_Provided records_:
»»

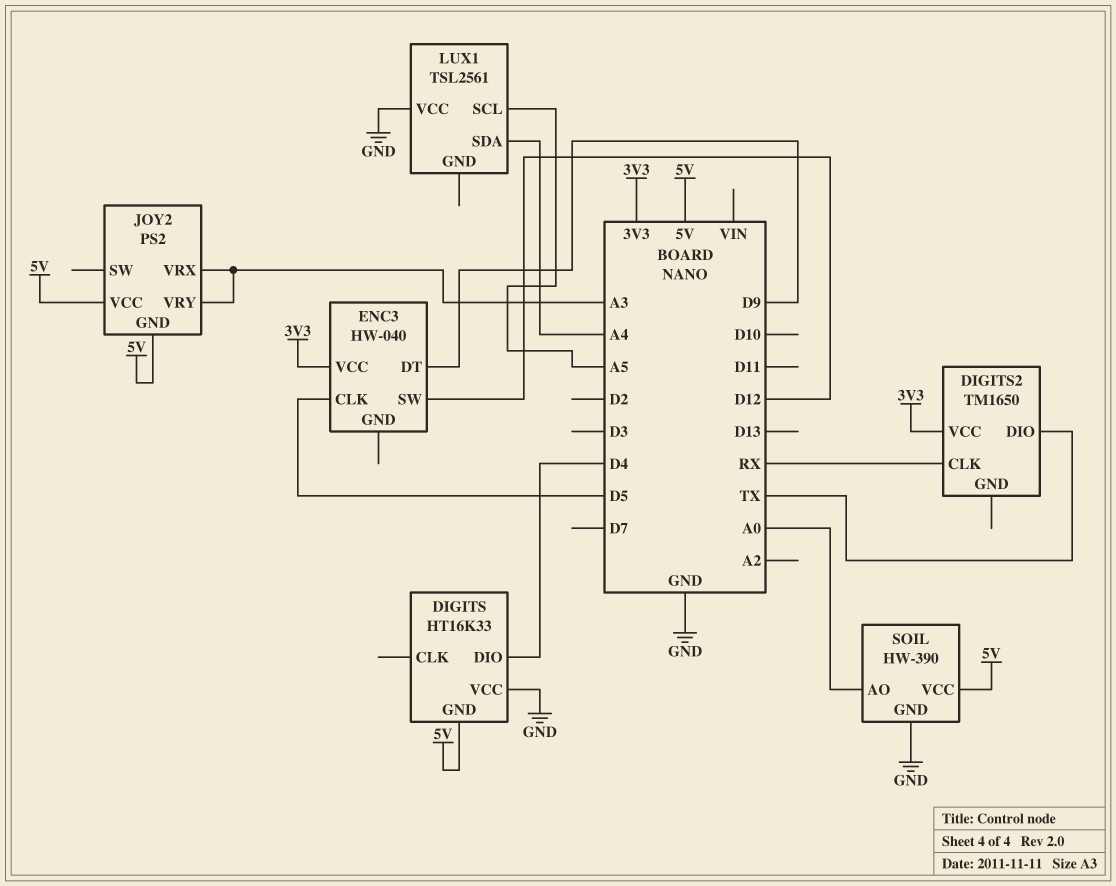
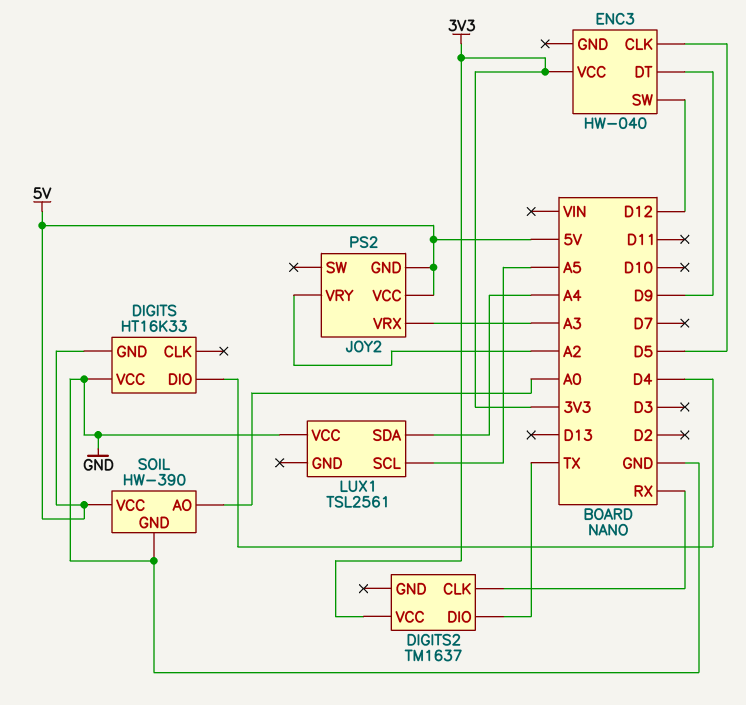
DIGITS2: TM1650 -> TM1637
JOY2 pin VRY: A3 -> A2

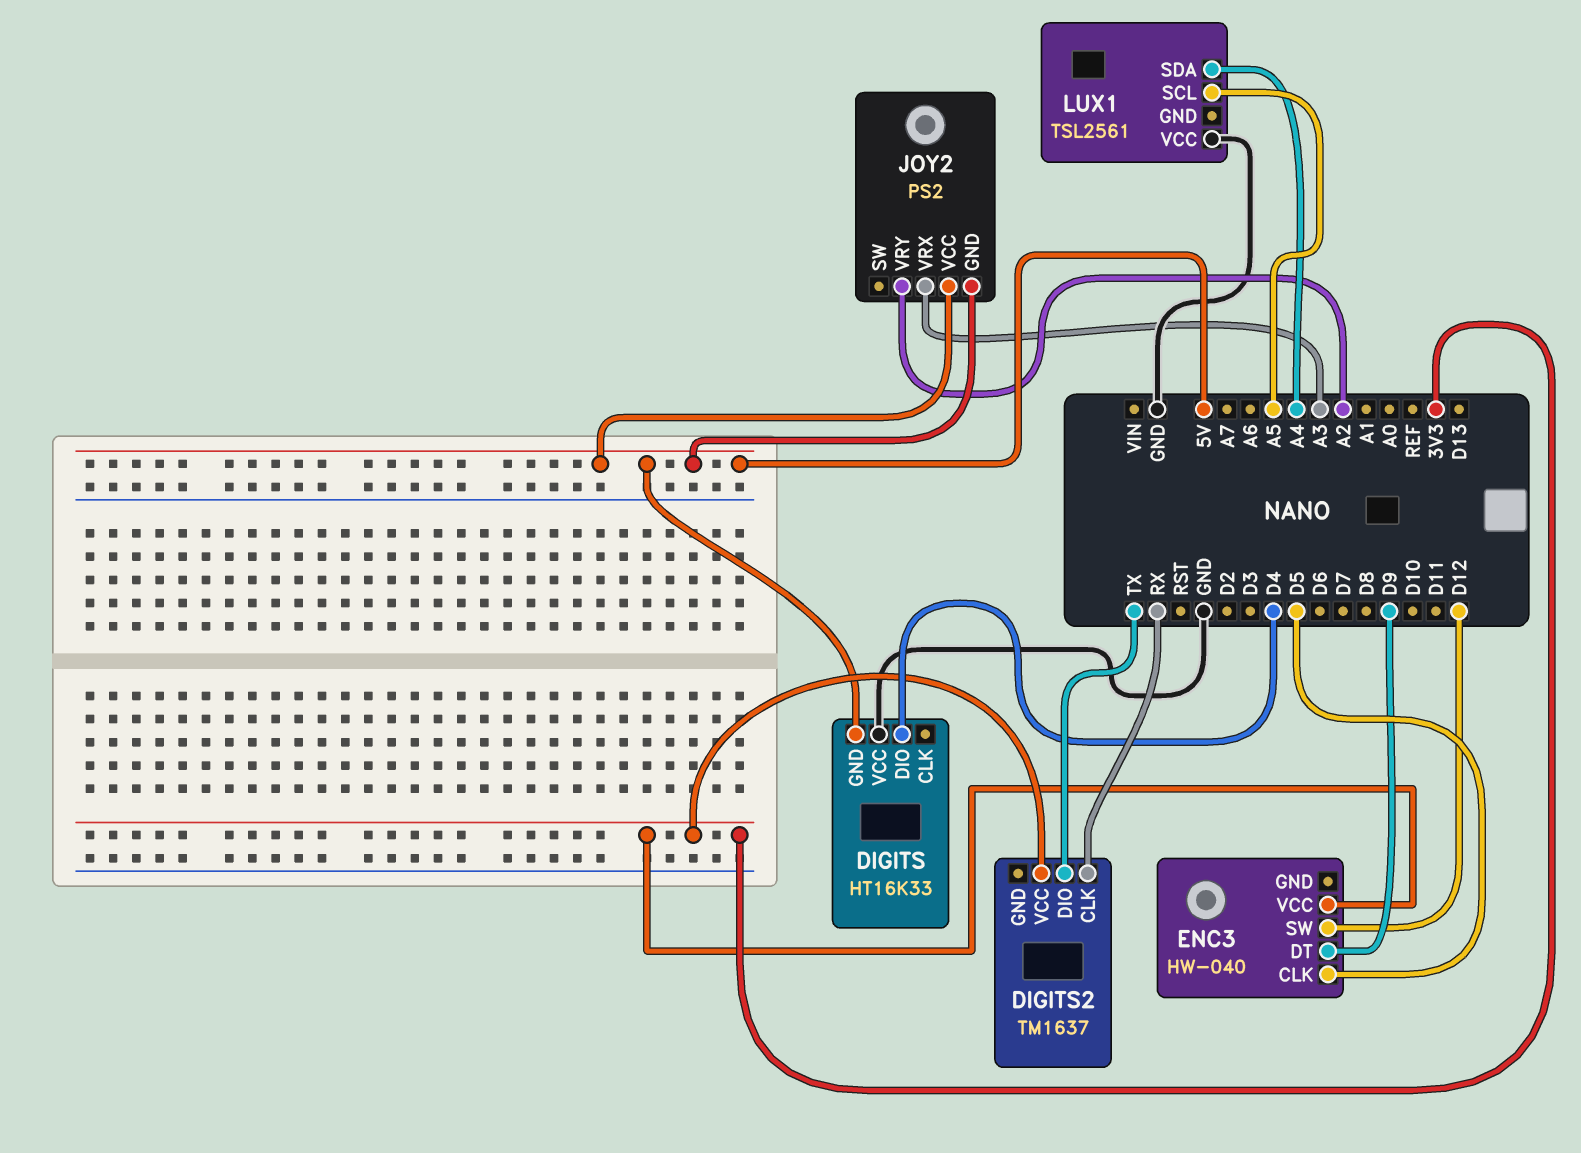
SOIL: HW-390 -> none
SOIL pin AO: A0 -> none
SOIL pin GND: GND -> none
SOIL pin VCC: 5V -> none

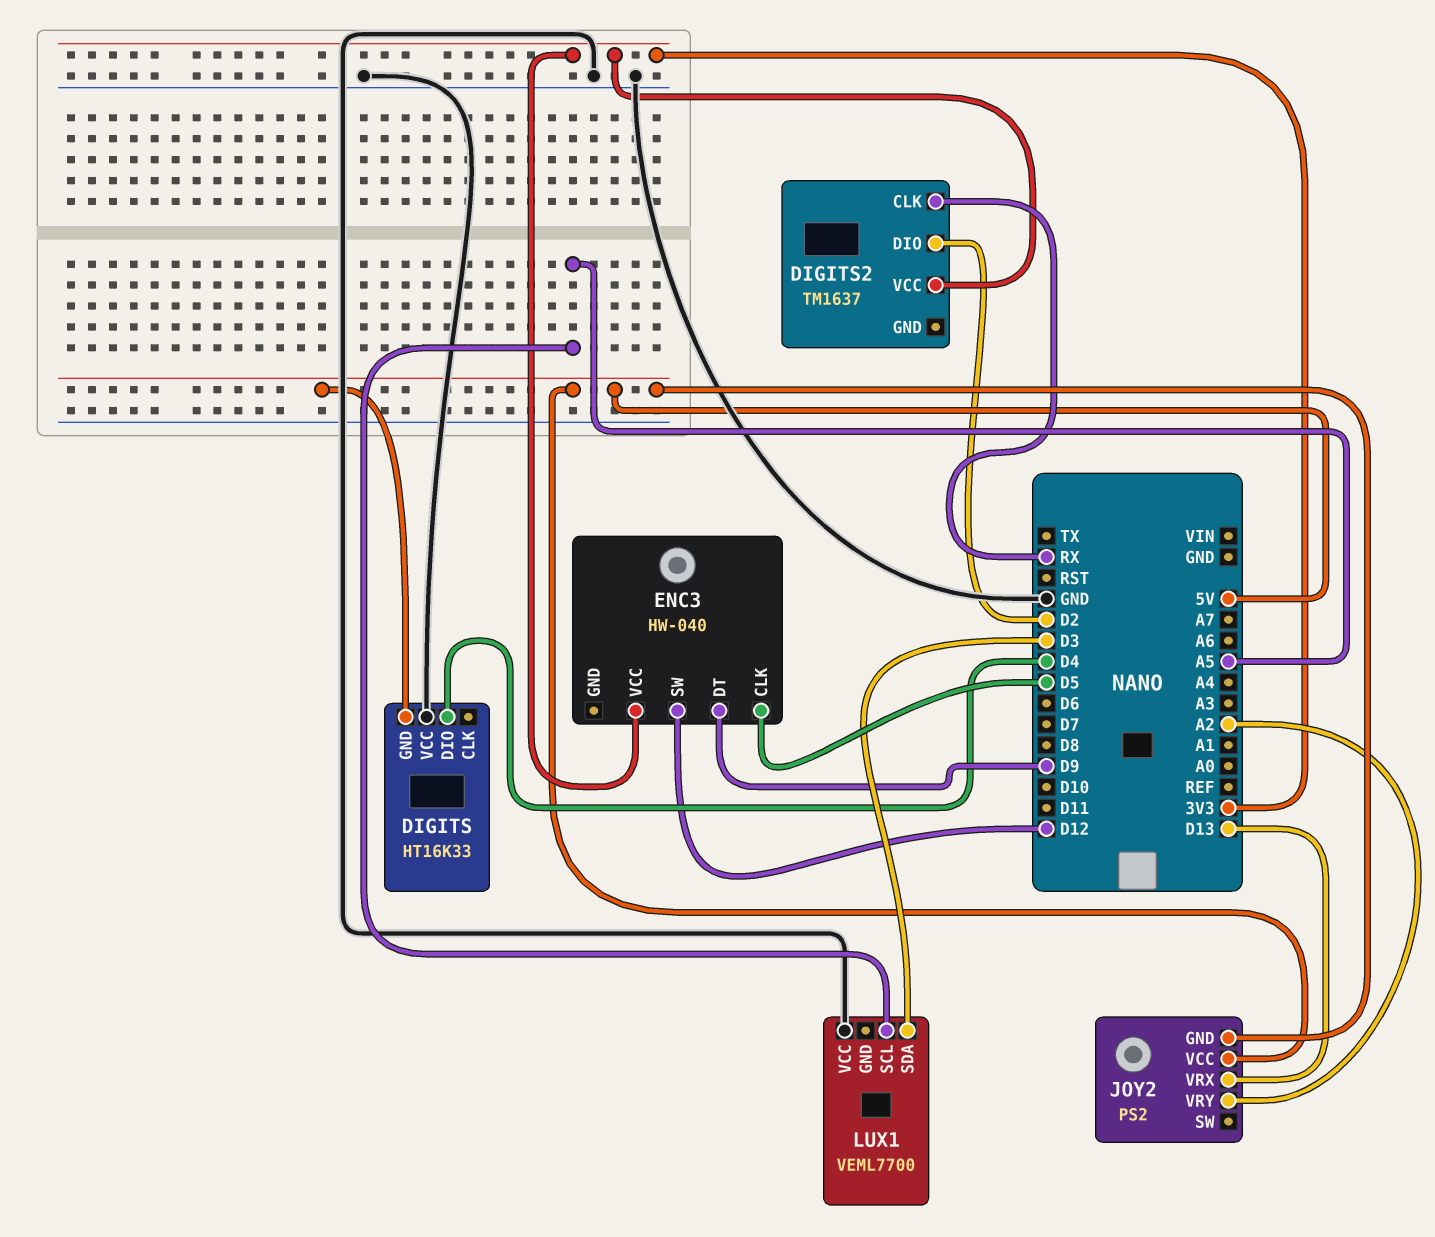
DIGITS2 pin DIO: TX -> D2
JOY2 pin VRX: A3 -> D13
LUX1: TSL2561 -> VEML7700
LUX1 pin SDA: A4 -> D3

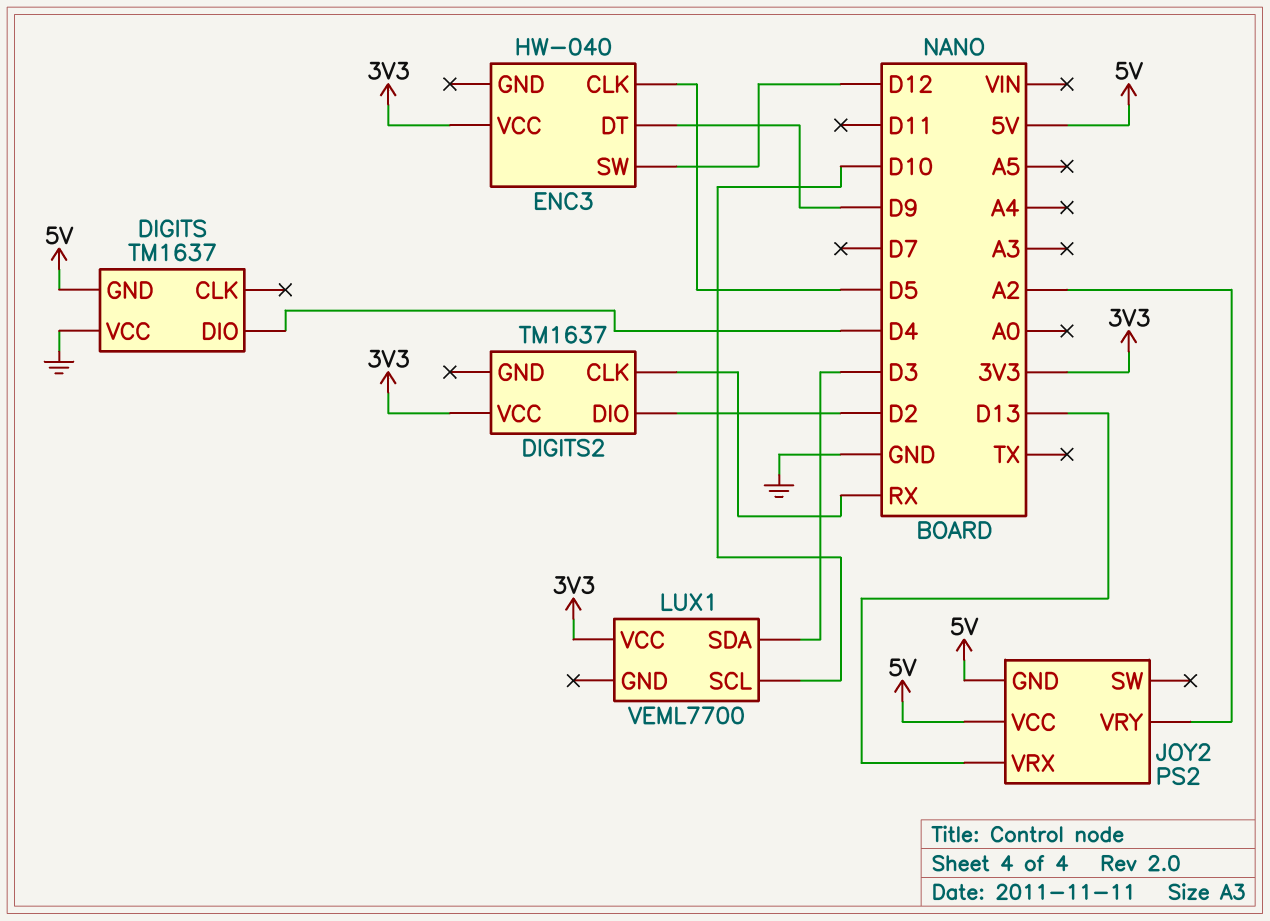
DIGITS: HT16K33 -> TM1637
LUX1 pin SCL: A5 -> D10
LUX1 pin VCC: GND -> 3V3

««

_Exercise brief_: Among the lines above, return those that contain the string "SOIL".

_Answer to this task_:
SOIL: HW-390 -> none
SOIL pin AO: A0 -> none
SOIL pin GND: GND -> none
SOIL pin VCC: 5V -> none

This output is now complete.